= Beginning of Section =

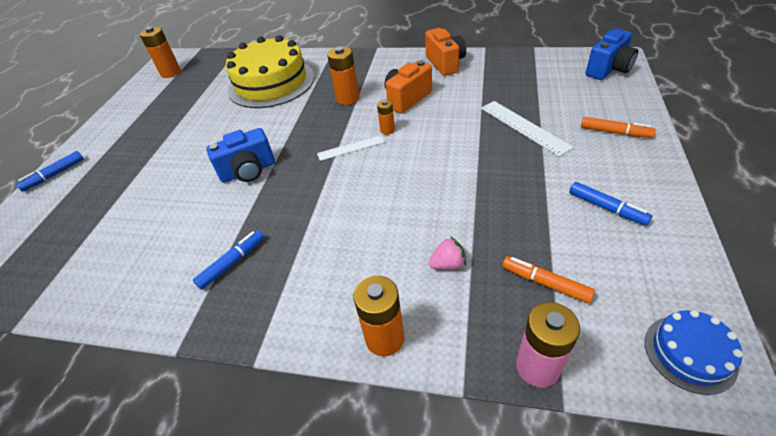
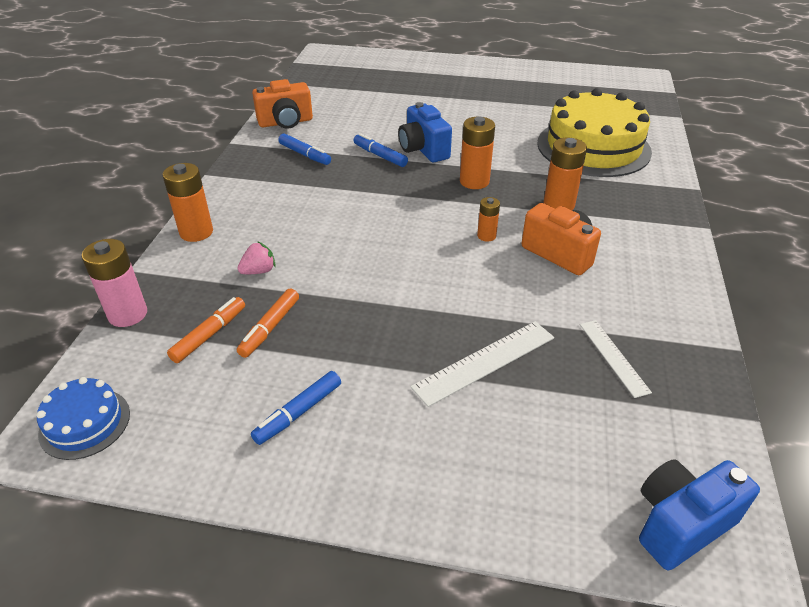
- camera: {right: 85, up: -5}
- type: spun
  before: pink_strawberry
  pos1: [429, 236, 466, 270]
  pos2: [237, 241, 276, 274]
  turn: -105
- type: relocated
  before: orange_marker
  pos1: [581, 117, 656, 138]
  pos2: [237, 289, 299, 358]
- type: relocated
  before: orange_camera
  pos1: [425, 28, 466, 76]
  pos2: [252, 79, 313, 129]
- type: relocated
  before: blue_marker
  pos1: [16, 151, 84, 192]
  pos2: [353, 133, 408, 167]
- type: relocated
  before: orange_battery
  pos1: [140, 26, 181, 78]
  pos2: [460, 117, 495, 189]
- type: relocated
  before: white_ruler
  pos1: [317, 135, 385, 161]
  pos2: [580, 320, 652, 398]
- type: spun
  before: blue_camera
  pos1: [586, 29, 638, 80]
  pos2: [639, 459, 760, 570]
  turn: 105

= End of Section =

▶ _THE TASK_
Output the full material above exactly, leaving every picture out.

▶ _EXERCISE SOLUTION_
- camera: {right: 85, up: -5}
- type: spun
  before: pink_strawberry
  pos1: [429, 236, 466, 270]
  pos2: [237, 241, 276, 274]
  turn: -105
- type: relocated
  before: orange_marker
  pos1: [581, 117, 656, 138]
  pos2: [237, 289, 299, 358]
- type: relocated
  before: orange_camera
  pos1: [425, 28, 466, 76]
  pos2: [252, 79, 313, 129]
- type: relocated
  before: blue_marker
  pos1: [16, 151, 84, 192]
  pos2: [353, 133, 408, 167]
- type: relocated
  before: orange_battery
  pos1: [140, 26, 181, 78]
  pos2: [460, 117, 495, 189]
- type: relocated
  before: white_ruler
  pos1: [317, 135, 385, 161]
  pos2: [580, 320, 652, 398]
- type: spun
  before: blue_camera
  pos1: [586, 29, 638, 80]
  pos2: [639, 459, 760, 570]
  turn: 105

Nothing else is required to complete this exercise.